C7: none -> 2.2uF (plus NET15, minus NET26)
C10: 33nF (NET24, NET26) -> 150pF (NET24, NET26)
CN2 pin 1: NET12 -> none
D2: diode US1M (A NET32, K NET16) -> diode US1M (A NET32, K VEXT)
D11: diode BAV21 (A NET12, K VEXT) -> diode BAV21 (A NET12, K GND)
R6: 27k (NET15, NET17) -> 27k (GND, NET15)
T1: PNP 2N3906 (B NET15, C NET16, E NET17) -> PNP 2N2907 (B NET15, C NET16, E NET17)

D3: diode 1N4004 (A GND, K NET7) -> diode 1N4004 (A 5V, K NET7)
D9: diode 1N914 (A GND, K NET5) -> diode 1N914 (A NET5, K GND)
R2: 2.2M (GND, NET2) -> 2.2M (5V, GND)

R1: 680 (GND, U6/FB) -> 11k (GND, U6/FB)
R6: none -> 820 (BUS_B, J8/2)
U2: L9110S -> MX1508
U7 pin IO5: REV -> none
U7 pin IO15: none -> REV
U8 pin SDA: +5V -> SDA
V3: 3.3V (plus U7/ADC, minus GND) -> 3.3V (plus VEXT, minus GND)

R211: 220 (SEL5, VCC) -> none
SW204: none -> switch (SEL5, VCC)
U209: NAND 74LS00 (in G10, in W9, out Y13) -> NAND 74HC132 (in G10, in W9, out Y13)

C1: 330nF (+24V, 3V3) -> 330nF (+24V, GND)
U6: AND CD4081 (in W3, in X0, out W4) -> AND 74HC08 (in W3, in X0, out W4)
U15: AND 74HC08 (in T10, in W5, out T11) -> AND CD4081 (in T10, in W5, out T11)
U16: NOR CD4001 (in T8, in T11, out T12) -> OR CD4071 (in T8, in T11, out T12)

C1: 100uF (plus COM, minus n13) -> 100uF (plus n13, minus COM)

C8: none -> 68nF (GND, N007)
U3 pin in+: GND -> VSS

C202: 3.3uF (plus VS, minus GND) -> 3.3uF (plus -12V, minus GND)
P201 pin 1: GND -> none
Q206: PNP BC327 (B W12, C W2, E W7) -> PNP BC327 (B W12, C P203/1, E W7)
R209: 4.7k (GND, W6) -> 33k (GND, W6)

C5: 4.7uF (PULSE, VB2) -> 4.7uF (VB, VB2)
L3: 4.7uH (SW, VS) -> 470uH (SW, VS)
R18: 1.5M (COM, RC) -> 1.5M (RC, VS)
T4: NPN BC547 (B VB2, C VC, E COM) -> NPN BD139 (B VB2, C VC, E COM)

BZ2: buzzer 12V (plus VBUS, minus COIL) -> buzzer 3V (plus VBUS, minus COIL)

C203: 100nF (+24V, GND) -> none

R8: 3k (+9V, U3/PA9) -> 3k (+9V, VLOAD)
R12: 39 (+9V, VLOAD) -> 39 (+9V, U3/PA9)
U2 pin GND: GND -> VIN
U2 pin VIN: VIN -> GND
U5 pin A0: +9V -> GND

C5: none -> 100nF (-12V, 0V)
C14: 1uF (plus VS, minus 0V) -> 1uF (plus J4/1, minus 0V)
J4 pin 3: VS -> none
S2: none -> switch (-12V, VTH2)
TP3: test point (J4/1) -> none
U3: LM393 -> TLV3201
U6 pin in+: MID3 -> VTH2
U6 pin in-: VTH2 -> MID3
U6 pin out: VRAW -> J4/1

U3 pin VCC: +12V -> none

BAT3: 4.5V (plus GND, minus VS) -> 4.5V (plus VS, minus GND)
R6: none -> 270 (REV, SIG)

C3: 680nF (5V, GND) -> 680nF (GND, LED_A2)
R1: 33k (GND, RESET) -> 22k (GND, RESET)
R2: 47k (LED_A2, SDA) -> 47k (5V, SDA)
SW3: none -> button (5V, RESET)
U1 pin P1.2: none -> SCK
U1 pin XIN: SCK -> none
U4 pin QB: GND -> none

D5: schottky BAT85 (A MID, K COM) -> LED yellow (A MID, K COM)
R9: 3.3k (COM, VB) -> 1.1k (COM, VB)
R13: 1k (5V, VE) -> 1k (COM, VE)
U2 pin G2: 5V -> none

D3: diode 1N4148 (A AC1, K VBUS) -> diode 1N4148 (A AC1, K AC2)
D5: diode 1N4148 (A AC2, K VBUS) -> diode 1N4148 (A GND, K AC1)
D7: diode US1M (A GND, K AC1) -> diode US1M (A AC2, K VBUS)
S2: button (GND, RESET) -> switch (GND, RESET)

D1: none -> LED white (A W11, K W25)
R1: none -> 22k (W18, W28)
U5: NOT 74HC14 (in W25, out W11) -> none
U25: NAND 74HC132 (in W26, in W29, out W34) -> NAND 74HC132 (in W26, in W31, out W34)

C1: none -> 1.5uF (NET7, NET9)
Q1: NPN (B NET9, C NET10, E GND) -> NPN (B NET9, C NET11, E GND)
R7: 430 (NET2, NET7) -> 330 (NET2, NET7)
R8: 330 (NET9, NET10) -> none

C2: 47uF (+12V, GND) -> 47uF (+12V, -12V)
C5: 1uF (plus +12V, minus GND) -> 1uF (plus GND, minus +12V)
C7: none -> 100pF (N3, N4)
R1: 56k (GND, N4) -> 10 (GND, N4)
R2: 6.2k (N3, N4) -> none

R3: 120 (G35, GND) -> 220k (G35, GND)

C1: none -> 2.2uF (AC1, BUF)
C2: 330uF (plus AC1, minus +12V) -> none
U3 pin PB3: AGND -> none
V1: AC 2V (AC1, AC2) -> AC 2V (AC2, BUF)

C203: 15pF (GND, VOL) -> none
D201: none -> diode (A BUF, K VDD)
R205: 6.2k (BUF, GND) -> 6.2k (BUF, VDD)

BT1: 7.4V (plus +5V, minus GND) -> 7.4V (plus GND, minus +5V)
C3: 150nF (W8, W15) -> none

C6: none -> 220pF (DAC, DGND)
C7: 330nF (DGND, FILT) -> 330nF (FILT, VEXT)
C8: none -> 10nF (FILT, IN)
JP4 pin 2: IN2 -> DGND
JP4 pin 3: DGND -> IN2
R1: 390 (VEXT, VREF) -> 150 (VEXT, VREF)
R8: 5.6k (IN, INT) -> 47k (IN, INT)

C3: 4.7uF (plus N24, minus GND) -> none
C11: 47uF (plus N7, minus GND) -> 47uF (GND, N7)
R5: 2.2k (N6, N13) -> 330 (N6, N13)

▶ Activity
Work out the number of lines above that include the string "DGND" and write only that number.

▶ Solution for this exercise
4